(Data begins)
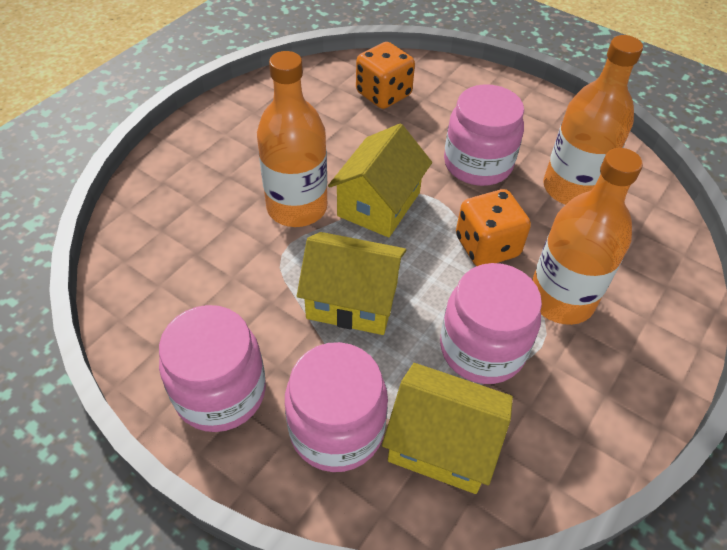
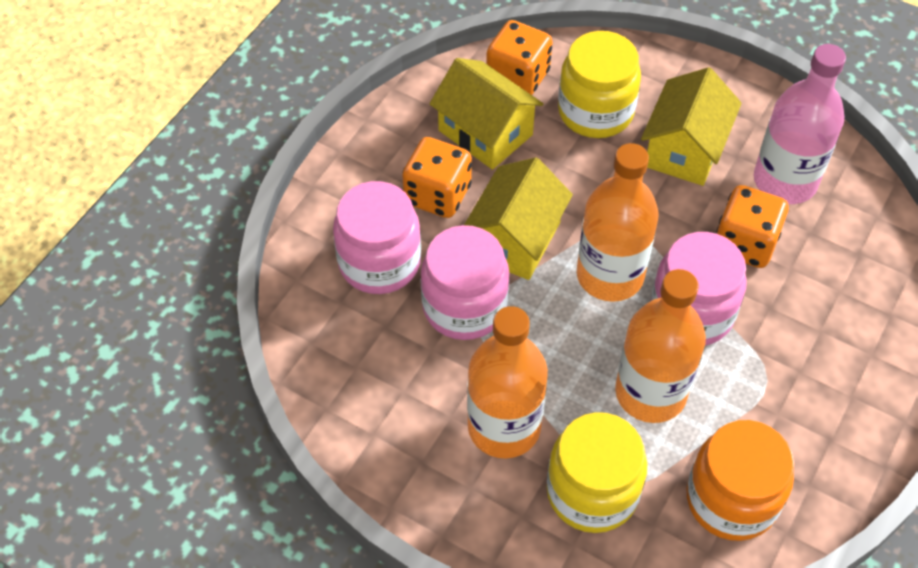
orange dice: 2 -> 3
orange jar: 0 -> 1
pink bottle: 0 -> 1
pink jar: 4 -> 3
yellow jar: 0 -> 2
(Data ends)
Task objective
Repeat, exactly and in full, all records above, but include no pictures.

Solution
orange dice: 2 -> 3
orange jar: 0 -> 1
pink bottle: 0 -> 1
pink jar: 4 -> 3
yellow jar: 0 -> 2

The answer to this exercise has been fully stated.